■ REQUEST
Arrange everything in the listing below, from the line containing "crept (645, 980)" down to the line containing "The height and width of the page is (952, 1233).", as a Markdown table with the columns Row and Line. Give each line a row number and skip blank lines.

■ RECORD SET
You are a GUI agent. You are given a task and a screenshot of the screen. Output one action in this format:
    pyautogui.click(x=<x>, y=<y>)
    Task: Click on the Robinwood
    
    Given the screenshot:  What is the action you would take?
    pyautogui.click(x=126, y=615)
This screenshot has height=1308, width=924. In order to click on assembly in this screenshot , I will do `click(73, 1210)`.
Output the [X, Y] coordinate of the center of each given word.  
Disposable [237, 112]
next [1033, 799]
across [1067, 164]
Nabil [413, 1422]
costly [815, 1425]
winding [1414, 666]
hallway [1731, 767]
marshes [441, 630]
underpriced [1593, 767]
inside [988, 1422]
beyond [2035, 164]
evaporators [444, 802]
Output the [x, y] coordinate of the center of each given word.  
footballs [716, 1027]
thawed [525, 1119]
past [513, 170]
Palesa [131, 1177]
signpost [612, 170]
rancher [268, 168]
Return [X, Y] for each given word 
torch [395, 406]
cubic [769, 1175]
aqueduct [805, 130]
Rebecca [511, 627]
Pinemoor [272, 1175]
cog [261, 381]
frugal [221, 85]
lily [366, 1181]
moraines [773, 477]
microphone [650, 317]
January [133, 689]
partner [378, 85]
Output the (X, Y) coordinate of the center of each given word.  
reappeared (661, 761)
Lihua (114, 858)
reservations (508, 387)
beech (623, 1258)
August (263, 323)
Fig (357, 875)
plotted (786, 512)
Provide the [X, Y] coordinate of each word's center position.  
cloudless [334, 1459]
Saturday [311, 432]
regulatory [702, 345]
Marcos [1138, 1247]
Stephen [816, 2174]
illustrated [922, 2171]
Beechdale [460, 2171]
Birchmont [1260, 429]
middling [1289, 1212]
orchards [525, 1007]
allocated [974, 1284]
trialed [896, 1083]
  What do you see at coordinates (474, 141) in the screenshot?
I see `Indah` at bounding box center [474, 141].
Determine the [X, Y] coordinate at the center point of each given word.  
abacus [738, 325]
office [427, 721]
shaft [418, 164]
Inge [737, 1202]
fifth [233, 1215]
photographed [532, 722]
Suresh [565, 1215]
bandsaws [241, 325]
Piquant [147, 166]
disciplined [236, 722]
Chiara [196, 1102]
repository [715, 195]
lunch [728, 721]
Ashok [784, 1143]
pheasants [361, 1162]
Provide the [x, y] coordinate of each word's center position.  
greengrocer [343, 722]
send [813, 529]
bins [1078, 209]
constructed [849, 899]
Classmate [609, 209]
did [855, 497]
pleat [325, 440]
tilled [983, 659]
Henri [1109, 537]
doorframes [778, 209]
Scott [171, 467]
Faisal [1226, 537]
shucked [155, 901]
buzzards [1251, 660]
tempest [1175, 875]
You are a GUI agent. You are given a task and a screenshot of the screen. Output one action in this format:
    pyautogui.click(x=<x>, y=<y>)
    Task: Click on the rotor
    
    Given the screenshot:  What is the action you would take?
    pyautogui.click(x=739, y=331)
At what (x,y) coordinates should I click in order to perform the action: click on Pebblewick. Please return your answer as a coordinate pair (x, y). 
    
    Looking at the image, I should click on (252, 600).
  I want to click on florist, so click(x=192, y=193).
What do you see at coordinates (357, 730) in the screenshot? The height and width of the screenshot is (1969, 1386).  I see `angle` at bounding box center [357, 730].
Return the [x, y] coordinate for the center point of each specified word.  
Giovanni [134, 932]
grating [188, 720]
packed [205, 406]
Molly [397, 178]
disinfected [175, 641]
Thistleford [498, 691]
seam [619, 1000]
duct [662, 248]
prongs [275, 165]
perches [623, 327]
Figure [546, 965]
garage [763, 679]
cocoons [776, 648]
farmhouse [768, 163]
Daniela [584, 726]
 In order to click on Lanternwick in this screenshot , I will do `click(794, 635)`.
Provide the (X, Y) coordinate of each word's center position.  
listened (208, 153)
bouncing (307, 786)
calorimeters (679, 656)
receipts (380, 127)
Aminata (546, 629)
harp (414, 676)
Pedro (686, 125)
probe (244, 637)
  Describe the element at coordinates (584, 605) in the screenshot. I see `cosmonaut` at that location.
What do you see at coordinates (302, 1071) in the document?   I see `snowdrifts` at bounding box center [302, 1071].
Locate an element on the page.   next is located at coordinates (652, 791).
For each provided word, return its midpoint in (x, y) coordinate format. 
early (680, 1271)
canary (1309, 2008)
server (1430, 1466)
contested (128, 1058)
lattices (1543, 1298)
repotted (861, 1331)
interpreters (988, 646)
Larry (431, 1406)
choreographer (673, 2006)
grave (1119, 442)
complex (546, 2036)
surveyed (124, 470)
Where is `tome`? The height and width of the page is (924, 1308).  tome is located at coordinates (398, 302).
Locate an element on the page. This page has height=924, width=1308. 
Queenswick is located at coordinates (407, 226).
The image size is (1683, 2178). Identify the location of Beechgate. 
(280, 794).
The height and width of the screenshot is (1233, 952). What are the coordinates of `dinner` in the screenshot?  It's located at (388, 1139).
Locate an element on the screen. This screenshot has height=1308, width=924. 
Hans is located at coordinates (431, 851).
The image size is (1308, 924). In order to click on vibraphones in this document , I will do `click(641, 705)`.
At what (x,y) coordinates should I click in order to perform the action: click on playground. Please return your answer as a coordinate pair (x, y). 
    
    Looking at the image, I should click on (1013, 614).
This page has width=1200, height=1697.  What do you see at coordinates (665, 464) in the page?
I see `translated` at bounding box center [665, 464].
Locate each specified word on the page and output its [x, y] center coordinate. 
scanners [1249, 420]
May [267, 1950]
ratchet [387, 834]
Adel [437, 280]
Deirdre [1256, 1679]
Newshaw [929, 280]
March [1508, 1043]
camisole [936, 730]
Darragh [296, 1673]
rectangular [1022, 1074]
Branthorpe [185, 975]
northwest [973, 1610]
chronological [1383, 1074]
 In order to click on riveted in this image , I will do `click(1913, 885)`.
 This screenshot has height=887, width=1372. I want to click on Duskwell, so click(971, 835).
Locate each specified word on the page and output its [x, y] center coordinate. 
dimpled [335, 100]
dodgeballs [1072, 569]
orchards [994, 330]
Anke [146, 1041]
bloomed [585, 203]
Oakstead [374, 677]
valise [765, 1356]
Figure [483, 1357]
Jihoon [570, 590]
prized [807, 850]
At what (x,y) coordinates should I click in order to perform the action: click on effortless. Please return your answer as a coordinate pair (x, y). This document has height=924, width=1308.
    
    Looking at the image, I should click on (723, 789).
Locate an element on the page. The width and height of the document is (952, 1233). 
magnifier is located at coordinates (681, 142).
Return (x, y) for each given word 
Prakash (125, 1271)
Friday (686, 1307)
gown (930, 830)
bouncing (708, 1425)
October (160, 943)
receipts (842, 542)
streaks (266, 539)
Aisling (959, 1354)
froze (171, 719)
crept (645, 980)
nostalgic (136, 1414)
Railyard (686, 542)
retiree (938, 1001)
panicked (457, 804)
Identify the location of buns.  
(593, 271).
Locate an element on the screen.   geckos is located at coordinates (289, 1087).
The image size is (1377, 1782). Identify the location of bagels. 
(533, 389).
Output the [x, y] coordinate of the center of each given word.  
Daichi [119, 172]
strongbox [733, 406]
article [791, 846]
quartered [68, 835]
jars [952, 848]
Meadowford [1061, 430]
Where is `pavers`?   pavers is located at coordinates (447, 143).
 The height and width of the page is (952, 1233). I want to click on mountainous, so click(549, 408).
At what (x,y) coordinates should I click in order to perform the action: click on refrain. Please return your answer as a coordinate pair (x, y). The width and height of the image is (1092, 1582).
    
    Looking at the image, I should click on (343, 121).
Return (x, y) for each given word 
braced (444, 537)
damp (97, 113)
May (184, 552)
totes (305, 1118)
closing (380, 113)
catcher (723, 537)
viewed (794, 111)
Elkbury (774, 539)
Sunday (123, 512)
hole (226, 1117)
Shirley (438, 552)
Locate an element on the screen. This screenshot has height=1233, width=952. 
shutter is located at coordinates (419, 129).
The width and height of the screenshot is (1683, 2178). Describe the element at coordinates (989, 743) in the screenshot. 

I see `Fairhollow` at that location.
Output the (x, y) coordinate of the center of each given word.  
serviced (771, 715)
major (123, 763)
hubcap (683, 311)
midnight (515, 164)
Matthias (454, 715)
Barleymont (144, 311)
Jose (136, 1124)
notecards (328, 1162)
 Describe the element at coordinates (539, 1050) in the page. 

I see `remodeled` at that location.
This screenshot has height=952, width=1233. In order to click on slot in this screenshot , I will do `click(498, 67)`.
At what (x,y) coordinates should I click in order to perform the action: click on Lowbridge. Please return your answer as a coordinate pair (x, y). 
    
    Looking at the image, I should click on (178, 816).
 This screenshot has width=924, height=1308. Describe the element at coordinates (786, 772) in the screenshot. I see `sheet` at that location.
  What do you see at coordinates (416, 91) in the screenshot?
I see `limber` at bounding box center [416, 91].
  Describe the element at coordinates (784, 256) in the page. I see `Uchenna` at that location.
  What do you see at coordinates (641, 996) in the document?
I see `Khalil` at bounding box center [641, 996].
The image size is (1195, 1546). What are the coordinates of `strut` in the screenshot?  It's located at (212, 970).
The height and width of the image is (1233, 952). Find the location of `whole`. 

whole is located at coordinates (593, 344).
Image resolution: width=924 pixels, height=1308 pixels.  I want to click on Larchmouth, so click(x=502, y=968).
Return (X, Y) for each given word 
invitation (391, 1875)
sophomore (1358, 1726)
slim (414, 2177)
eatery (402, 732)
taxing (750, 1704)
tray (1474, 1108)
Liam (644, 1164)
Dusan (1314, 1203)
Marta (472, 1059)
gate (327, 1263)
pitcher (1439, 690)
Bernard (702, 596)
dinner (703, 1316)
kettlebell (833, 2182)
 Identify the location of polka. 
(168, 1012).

■ WRITTEN SOLUTION
| Row | Line |
|---|---|
| 1 | crept (645, 980) |
| 2 | nostalgic (136, 1414) |
| 3 | Railyard (686, 542) |
| 4 | retiree (938, 1001) |
| 5 | panicked (457, 804) |
| 6 | Identify the location of buns.   |
| 7 | (593, 271). |
| 8 | Locate an element on the screen.   geckos is located at coordinates (289, 1087). |
| 9 | The image size is (1377, 1782). Identify the location of bagels.  |
| 10 | (533, 389). |
| 11 | Output the [x, y] coordinate of the center of each given word.   |
| 12 | Daichi [119, 172] |
| 13 | strongbox [733, 406] |
| 14 | article [791, 846] |
| 15 | quartered [68, 835] |
| 16 | jars [952, 848] |
| 17 | Meadowford [1061, 430] |
| 18 | Where is `pavers`?   pavers is located at coordinates (447, 143). |
| 19 |  The height and width of the page is (952, 1233). I want to click on mountainous, so click(549, 408). |